### THE PROBLEM
Find the line in the entries below that contains "green pentagon: moved 21 px left, 2 px up". Repeat it exactly, and every line after it through the line that contains "gray hexagon: moved 10 px left, 3 px up".

Shape position tracking data
_ _ _ _ _ _ _
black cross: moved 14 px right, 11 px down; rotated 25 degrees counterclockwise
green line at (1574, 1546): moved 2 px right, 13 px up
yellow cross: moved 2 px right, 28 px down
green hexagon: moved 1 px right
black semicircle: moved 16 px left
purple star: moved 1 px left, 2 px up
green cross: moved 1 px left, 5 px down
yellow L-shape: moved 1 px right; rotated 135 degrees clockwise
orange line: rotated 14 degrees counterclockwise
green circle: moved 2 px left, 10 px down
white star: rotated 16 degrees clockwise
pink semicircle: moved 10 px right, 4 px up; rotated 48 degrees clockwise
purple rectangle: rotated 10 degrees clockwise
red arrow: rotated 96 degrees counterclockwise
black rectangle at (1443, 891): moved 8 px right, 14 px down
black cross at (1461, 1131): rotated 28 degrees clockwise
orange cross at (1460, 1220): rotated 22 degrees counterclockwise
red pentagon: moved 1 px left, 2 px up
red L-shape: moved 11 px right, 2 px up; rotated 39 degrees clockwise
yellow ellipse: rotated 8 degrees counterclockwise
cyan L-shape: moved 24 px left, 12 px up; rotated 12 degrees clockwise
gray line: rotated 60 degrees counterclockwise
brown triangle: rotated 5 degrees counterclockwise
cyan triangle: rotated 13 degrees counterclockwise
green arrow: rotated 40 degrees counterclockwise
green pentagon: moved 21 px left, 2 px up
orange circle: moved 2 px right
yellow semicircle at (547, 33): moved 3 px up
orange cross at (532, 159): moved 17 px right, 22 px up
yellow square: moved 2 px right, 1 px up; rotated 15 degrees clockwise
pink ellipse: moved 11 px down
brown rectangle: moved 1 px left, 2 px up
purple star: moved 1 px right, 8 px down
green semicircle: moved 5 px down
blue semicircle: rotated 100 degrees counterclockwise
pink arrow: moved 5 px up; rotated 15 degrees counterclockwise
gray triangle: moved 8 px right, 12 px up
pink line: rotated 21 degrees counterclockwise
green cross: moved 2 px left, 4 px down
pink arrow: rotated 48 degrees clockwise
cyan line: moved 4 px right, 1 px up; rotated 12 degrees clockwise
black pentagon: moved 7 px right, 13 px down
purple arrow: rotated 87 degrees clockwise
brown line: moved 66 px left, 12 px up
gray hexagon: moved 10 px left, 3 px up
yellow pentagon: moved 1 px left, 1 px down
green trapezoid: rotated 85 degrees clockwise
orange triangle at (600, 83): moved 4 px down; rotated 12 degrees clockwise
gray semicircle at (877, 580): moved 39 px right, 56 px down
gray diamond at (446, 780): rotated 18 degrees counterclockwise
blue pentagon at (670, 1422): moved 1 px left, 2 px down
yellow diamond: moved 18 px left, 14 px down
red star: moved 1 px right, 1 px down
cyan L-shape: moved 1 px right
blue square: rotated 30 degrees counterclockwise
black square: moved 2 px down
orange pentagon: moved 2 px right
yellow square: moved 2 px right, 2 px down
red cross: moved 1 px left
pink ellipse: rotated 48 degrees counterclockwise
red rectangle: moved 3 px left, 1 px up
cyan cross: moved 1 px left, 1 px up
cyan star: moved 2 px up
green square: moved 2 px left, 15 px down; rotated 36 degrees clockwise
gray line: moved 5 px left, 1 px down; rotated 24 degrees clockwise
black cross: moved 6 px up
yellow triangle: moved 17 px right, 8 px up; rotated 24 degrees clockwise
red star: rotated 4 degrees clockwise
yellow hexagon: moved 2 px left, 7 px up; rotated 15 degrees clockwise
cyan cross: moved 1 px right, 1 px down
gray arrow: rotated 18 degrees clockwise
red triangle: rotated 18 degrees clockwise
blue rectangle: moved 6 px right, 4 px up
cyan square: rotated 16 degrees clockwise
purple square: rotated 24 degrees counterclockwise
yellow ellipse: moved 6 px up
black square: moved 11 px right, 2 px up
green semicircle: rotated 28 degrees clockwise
_ _ _ _ _ _ _
### TASK ANSWER
green pentagon: moved 21 px left, 2 px up
orange circle: moved 2 px right
yellow semicircle at (547, 33): moved 3 px up
orange cross at (532, 159): moved 17 px right, 22 px up
yellow square: moved 2 px right, 1 px up; rotated 15 degrees clockwise
pink ellipse: moved 11 px down
brown rectangle: moved 1 px left, 2 px up
purple star: moved 1 px right, 8 px down
green semicircle: moved 5 px down
blue semicircle: rotated 100 degrees counterclockwise
pink arrow: moved 5 px up; rotated 15 degrees counterclockwise
gray triangle: moved 8 px right, 12 px up
pink line: rotated 21 degrees counterclockwise
green cross: moved 2 px left, 4 px down
pink arrow: rotated 48 degrees clockwise
cyan line: moved 4 px right, 1 px up; rotated 12 degrees clockwise
black pentagon: moved 7 px right, 13 px down
purple arrow: rotated 87 degrees clockwise
brown line: moved 66 px left, 12 px up
gray hexagon: moved 10 px left, 3 px up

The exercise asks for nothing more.